Stored records:
⟨

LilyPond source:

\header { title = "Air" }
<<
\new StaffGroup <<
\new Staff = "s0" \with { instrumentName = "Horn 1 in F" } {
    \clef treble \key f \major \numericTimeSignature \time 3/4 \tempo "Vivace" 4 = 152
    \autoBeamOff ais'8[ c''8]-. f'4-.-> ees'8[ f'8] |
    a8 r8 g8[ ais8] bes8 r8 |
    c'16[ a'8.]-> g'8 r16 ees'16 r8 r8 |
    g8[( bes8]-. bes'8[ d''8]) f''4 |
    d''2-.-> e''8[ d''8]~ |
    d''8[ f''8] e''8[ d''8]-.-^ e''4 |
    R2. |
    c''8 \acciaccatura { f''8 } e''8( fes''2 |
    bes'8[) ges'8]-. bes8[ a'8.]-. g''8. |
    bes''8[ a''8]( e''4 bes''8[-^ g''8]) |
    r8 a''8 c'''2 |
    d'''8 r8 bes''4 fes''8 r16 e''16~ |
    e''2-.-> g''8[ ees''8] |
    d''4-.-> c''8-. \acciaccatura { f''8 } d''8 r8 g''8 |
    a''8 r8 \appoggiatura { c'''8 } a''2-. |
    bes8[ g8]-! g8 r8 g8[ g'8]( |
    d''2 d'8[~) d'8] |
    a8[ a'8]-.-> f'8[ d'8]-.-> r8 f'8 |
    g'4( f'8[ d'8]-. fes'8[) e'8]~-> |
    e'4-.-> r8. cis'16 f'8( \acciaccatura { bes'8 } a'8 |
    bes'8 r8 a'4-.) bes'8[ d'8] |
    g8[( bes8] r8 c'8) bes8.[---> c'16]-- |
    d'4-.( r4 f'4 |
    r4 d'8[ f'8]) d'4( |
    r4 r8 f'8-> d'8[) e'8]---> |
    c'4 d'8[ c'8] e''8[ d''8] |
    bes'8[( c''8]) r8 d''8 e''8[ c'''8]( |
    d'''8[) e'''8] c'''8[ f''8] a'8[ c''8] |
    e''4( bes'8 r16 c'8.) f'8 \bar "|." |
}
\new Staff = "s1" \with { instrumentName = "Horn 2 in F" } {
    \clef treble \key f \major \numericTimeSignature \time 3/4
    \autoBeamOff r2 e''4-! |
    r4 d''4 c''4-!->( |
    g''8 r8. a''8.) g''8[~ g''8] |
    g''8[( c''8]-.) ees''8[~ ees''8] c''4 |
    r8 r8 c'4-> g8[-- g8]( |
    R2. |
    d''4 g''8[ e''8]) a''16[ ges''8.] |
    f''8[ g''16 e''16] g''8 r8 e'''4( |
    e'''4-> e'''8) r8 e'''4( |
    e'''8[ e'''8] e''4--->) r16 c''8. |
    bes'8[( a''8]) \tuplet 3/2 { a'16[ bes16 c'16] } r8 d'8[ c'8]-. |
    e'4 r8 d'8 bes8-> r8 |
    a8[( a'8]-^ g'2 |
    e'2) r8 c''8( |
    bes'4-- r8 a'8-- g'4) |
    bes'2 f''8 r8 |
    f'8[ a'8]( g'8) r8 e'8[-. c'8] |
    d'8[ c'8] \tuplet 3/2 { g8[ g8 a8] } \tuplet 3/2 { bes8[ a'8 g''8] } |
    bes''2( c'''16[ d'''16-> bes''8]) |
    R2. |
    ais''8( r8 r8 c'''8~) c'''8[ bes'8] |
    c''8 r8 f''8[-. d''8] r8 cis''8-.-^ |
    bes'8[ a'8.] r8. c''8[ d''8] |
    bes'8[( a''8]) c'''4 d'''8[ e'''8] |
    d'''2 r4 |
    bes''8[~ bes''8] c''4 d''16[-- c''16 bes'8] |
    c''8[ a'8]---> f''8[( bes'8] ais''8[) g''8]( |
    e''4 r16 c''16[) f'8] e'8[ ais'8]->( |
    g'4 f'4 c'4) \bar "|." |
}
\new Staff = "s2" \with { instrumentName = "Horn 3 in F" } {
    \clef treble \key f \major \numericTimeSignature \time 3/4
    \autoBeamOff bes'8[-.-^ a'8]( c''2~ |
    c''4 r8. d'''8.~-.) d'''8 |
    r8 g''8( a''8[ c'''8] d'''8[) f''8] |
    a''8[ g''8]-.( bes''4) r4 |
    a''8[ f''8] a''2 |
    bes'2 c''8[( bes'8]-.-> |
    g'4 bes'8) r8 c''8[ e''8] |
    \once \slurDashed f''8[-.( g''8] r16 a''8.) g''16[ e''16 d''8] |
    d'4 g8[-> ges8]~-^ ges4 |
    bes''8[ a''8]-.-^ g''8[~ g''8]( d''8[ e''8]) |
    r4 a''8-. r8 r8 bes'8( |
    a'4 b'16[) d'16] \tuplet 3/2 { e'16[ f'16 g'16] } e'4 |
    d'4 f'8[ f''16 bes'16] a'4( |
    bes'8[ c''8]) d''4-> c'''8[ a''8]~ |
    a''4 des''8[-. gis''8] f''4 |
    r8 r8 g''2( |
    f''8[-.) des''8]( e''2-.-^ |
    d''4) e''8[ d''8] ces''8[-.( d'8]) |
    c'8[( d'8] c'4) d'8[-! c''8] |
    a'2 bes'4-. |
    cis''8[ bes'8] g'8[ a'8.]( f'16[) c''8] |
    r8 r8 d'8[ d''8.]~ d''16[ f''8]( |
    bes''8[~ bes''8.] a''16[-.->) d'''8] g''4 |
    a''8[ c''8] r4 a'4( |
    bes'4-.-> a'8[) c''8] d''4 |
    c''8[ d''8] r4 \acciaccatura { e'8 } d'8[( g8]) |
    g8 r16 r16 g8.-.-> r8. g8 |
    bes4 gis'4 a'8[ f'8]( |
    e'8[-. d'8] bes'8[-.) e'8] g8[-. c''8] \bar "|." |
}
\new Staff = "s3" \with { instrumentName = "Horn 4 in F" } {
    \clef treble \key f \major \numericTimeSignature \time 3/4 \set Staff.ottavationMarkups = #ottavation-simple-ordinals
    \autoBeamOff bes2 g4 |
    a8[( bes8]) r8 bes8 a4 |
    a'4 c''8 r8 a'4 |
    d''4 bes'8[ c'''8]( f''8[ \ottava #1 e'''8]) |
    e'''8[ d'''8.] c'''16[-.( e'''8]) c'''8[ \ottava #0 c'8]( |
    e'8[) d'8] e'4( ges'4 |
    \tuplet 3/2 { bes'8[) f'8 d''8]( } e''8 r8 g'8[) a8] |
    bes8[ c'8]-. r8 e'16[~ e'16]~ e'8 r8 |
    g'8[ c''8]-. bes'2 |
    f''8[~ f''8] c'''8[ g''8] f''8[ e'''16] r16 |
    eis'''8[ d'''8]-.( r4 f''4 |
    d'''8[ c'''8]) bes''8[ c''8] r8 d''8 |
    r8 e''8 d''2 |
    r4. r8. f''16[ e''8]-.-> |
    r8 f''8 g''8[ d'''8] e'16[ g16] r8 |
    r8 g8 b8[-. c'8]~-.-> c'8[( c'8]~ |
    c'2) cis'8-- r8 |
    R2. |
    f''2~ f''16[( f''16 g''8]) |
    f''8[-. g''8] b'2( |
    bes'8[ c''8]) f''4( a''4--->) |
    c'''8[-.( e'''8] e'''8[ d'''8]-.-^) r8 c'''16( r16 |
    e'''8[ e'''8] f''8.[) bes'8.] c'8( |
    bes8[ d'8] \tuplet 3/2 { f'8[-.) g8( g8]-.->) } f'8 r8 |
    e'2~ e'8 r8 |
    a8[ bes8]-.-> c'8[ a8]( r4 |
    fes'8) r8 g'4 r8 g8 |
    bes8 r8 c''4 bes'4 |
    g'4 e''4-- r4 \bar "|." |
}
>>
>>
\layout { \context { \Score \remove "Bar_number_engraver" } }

⟩

INSTRUCTION
Please list every line in the items above that contains the word "major".

RESULT
    \clef treble \key f \major \numericTimeSignature \time 3/4 \tempo "Vivace" 4 = 152
    \clef treble \key f \major \numericTimeSignature \time 3/4
    \clef treble \key f \major \numericTimeSignature \time 3/4
    \clef treble \key f \major \numericTimeSignature \time 3/4 \set Staff.ottavationMarkups = #ottavation-simple-ordinals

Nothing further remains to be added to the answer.